Pull out every line of the records that contains the string "object". Uppercase and lowercase letters count as different.

- - - - - - -

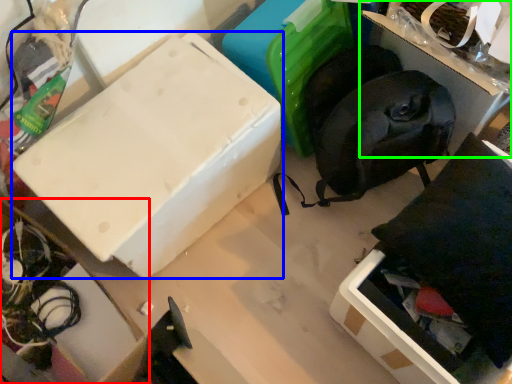
Question: Which object is the farthest from cardboard box (highlighted by a red box)? Choose among these: box (highlighted by a blue box) or storage box (highlighted by a green box).

Choices:
 (A) box
 (B) storage box

Answer: (B)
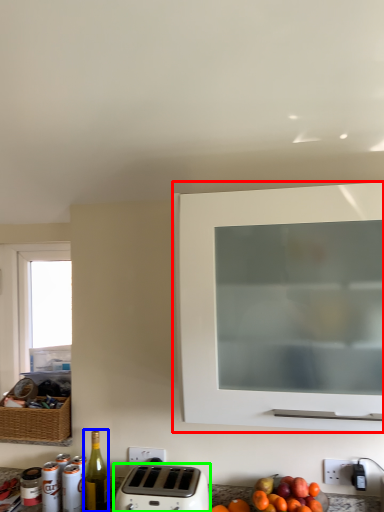
Question: Estimate the real-world distances between objects in this image. Which object is farther from cabinetry (highlighted by a red box), bottle (highlighted by a blue box) or toaster (highlighted by a green box)?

- - - - - - -

◆ COMPLETE OUTPUT ◆
Question: Which object is the farthest from cardboard box (highlighted by a red box)? Choose among these: box (highlighted by a blue box) or storage box (highlighted by a green box).
Question: Estimate the real-world distances between objects in this image. Which object is farther from cabinetry (highlighted by a red box), bottle (highlighted by a blue box) or toaster (highlighted by a green box)?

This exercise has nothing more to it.